▸ BRIEF
Sift the material for lines containing "DGND", and return them.

▸ STUDY MATERIAL
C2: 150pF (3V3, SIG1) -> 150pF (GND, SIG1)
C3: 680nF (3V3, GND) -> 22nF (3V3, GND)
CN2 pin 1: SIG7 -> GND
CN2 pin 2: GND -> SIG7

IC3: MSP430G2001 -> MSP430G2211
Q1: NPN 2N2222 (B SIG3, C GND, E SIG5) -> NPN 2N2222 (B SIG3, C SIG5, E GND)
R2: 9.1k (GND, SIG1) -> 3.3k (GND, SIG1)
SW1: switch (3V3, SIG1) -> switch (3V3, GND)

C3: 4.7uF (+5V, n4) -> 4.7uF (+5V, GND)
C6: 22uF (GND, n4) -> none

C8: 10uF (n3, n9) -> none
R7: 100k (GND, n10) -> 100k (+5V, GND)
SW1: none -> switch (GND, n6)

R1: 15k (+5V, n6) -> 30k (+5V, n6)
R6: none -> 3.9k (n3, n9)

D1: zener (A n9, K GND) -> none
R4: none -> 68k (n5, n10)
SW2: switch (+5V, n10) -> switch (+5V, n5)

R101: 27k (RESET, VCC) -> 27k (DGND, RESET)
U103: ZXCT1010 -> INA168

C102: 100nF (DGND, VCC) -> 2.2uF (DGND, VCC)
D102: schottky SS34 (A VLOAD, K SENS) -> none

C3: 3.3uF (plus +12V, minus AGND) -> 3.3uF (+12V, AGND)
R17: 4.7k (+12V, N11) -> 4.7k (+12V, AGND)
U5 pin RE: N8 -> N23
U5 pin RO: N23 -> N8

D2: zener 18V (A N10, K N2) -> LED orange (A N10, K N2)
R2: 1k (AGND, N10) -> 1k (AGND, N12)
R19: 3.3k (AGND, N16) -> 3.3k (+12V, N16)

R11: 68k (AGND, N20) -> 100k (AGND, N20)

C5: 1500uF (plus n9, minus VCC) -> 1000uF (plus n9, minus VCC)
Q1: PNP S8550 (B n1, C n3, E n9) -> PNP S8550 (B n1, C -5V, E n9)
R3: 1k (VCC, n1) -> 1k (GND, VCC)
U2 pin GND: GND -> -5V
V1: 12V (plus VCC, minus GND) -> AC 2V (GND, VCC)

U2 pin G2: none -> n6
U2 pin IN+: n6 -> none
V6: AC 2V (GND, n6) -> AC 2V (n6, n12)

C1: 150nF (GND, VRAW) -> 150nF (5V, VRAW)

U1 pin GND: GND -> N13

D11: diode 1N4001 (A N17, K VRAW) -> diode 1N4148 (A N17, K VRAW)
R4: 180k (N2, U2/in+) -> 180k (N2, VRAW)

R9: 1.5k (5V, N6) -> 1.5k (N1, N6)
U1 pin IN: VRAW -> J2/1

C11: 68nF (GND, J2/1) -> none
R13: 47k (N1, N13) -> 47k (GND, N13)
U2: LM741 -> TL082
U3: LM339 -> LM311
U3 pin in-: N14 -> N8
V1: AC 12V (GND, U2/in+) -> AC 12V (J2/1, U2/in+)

▸ ANSWER TO THIS EXERCISE
R101: 27k (RESET, VCC) -> 27k (DGND, RESET)
C102: 100nF (DGND, VCC) -> 2.2uF (DGND, VCC)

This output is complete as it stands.